▶ [Work order]: Begin with the line containing "(469, 417) = (419, 213): orange" and copy each line exactly through the last line of the entries, inclusive.

▶ [Records from a collection]:
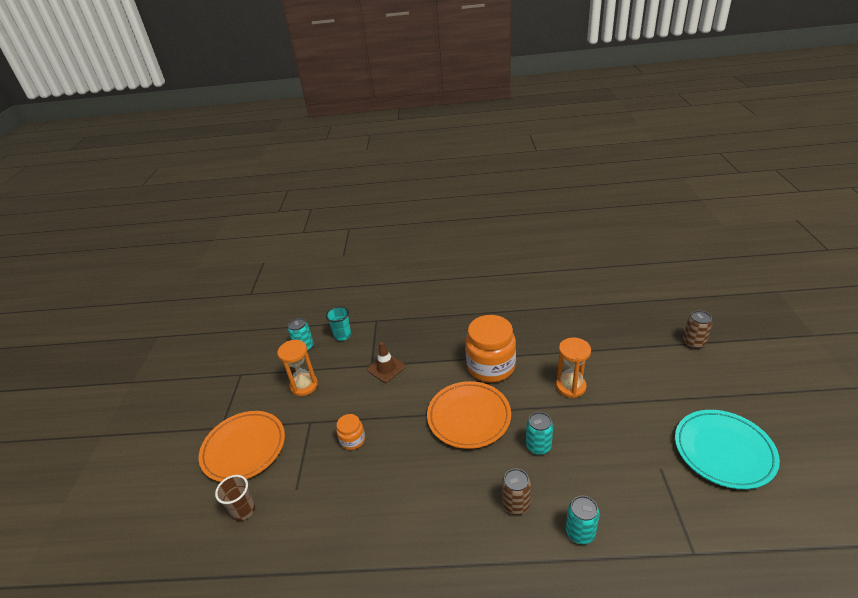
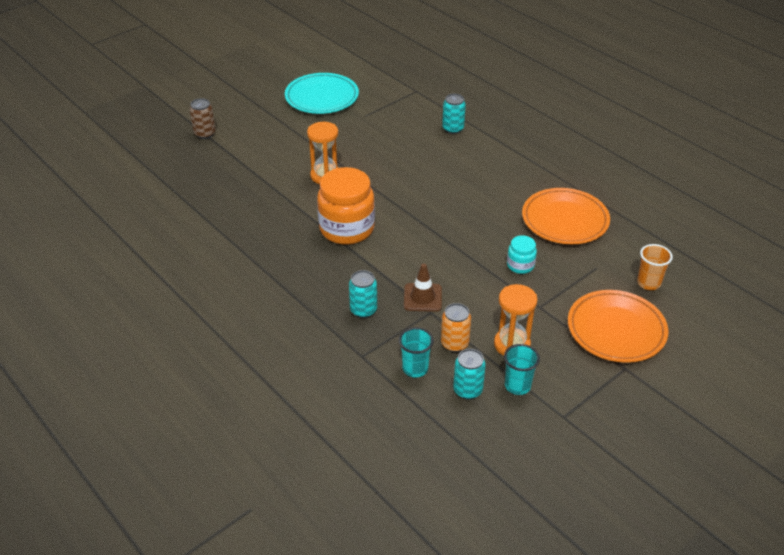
camera: 135 degrees left, 5 degrees up
(243, 510) = (648, 283): brown cup -> orange cup
(279, 369) = (517, 386): none -> turquoise cup
(337, 361) = (454, 344): none -> orange can
(353, 440) = (520, 265): orange jar -> turquoise jar
(469, 417) = (419, 213): orange plate -> orange plate (565, 220)
(516, 504) = (466, 159): brown can -> none
(538, 446) = (406, 168): turquoise can -> turquoise can (363, 310)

▶ [Exercise output]:
(469, 417) = (419, 213): orange plate -> orange plate (565, 220)
(516, 504) = (466, 159): brown can -> none
(538, 446) = (406, 168): turquoise can -> turquoise can (363, 310)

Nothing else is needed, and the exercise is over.